◆ ABOUT THIS EXERCISE ◆
Among the lines of the records, please find those that contain the word "move" and copy them.

◆ EXTRACTED MATERIAL ◆
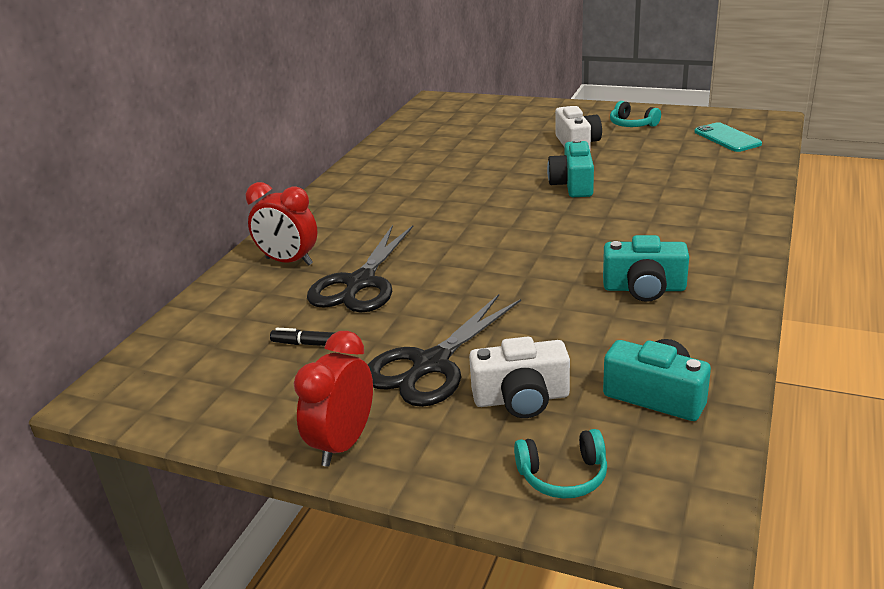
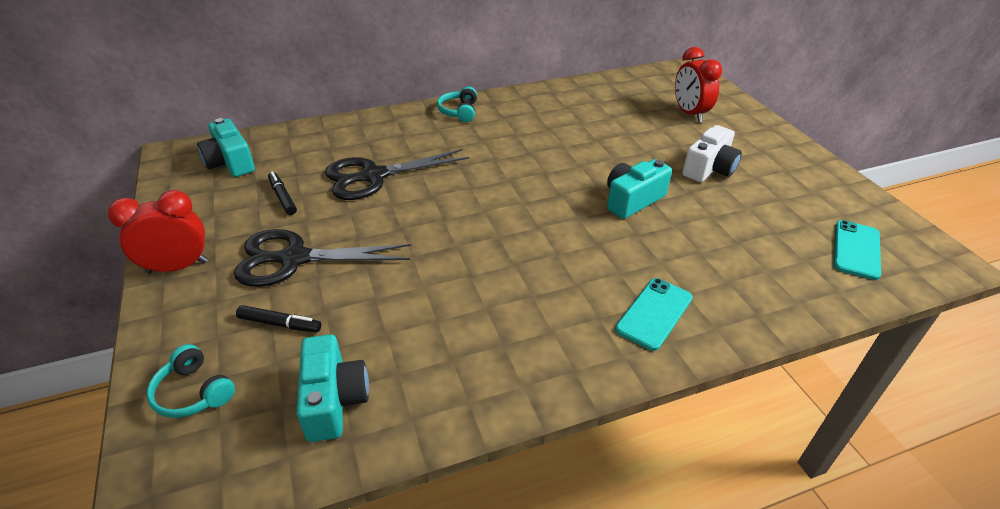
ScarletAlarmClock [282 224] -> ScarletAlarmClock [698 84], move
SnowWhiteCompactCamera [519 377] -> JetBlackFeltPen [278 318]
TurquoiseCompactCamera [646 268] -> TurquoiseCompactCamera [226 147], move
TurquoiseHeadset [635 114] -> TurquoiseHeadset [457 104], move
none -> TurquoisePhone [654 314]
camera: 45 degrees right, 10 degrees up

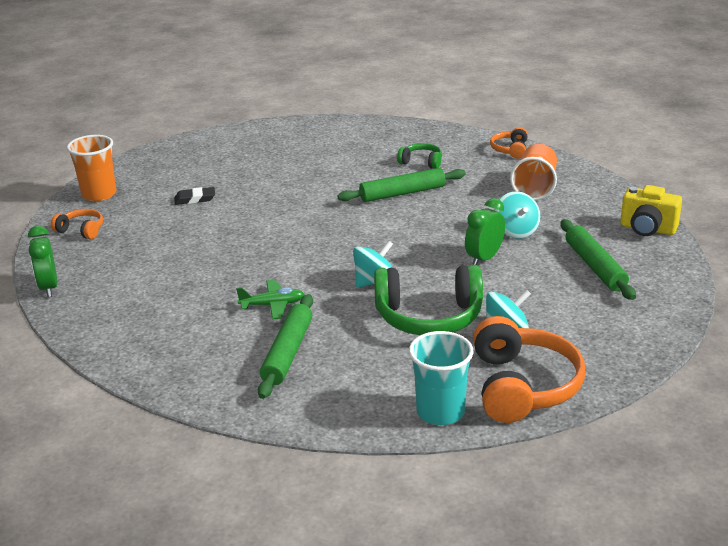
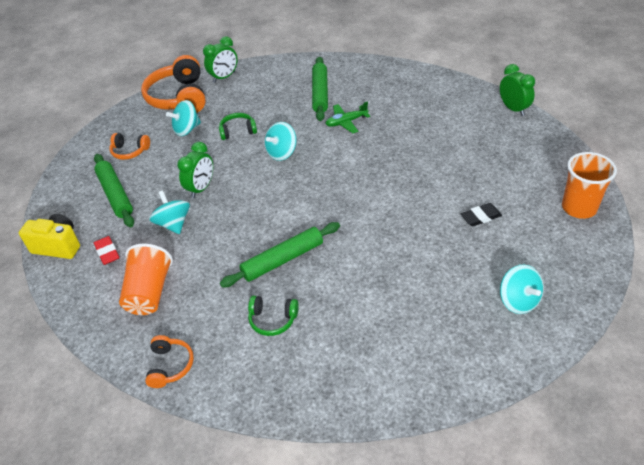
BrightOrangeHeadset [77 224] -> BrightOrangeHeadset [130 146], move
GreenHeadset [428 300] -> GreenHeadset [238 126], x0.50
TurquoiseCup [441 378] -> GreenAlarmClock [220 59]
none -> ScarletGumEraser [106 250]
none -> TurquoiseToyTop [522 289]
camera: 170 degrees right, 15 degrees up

◆ EXERCISE ANSWER ◆
ScarletAlarmClock [282 224] -> ScarletAlarmClock [698 84], move
TurquoiseCompactCamera [646 268] -> TurquoiseCompactCamera [226 147], move
TurquoiseHeadset [635 114] -> TurquoiseHeadset [457 104], move
BrightOrangeHeadset [77 224] -> BrightOrangeHeadset [130 146], move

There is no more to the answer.